### Directions for this task:
Using the entries below, quote exactly the span of lines that begins with the line containing "(313, 257) = (256, 215): white heart -> none" and ends with the final line.
(The input Opens)
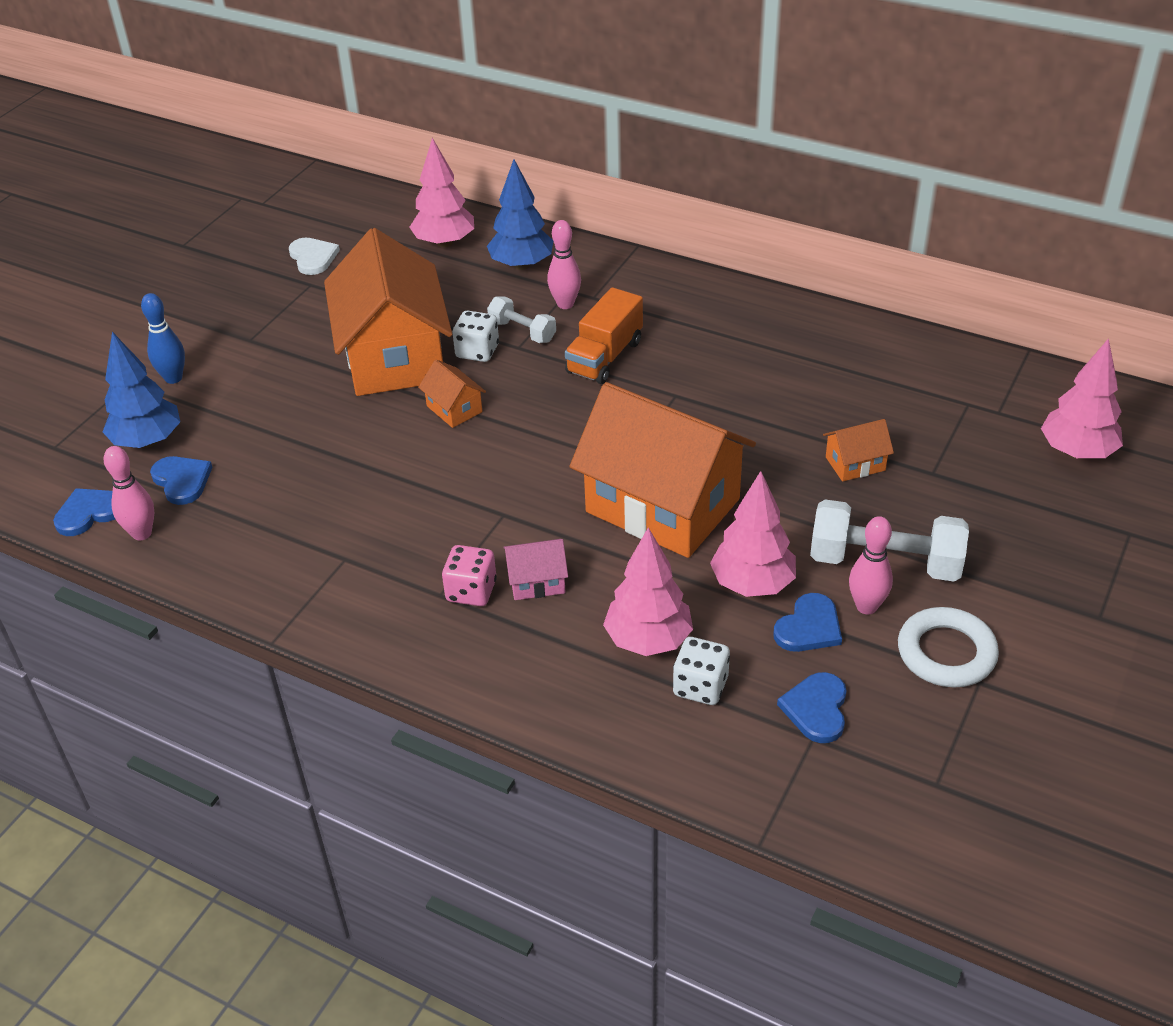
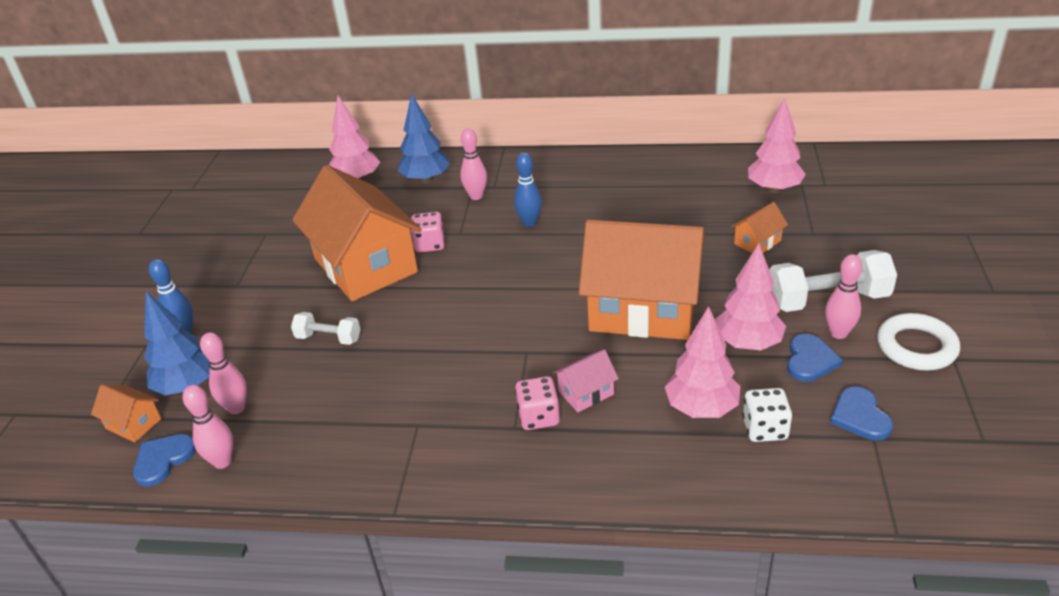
camera: 20 degrees left, 5 degrees down
(182, 481) = (236, 408): blue heart -> pink bowling pin
(313, 257) = (256, 215): white heart -> none
(454, 409) = (437, 289): orange house -> orange house (133, 424)
(477, 351) = (430, 244): white dice -> pink dice
(522, 331) = (456, 222): white dumbbell -> white dumbbell (328, 338)
(604, 357) = (529, 223): orange truck -> blue bowling pin
(1076, 452) = (893, 194): pink tree -> pink tree (774, 189)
(The input Closes)
### Expected answer:
(313, 257) = (256, 215): white heart -> none
(454, 409) = (437, 289): orange house -> orange house (133, 424)
(477, 351) = (430, 244): white dice -> pink dice
(522, 331) = (456, 222): white dumbbell -> white dumbbell (328, 338)
(604, 357) = (529, 223): orange truck -> blue bowling pin
(1076, 452) = (893, 194): pink tree -> pink tree (774, 189)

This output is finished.